▶ _Work instructions_
In the records below, find the line with "green scissors: 11 -> 8" and the line with "white plane: 2 -> 5". Print both exactly, along with every line between them, and no other line.

Before and after counts
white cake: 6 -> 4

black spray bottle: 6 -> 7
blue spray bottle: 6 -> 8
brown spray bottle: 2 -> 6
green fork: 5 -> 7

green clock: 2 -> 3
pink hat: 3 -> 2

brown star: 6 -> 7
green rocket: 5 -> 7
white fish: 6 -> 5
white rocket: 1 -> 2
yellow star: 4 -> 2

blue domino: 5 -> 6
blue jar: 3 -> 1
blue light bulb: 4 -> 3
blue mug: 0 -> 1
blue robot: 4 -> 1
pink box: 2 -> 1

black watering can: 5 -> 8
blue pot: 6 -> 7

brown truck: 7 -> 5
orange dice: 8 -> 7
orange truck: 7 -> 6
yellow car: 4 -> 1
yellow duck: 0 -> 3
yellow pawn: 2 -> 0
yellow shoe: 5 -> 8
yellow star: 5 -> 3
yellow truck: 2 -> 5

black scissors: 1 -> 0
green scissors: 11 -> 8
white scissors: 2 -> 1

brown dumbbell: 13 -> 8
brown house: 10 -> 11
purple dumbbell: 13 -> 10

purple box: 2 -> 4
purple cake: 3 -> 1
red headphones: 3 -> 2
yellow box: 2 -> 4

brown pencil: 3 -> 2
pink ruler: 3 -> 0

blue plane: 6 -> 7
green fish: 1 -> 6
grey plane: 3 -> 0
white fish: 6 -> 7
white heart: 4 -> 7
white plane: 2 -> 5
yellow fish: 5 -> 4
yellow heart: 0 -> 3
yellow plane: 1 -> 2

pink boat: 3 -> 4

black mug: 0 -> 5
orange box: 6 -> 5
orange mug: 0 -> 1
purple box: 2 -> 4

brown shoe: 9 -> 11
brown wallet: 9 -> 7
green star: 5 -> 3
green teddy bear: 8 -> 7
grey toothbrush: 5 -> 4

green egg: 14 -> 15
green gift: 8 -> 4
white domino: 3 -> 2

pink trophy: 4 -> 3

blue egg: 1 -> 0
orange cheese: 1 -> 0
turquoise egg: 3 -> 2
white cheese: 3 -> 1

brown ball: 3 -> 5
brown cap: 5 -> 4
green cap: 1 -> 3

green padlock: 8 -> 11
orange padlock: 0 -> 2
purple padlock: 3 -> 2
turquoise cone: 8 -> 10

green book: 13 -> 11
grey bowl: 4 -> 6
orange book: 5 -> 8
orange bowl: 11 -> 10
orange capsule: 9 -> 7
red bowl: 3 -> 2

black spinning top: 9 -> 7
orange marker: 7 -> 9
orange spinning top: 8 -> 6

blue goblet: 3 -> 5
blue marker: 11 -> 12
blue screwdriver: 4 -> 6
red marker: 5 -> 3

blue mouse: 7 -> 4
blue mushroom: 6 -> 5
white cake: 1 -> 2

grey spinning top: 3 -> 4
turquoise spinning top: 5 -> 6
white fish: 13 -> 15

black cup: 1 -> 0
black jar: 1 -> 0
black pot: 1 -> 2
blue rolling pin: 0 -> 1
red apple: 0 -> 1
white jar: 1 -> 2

▶ _Reply_
green scissors: 11 -> 8
white scissors: 2 -> 1

brown dumbbell: 13 -> 8
brown house: 10 -> 11
purple dumbbell: 13 -> 10

purple box: 2 -> 4
purple cake: 3 -> 1
red headphones: 3 -> 2
yellow box: 2 -> 4

brown pencil: 3 -> 2
pink ruler: 3 -> 0

blue plane: 6 -> 7
green fish: 1 -> 6
grey plane: 3 -> 0
white fish: 6 -> 7
white heart: 4 -> 7
white plane: 2 -> 5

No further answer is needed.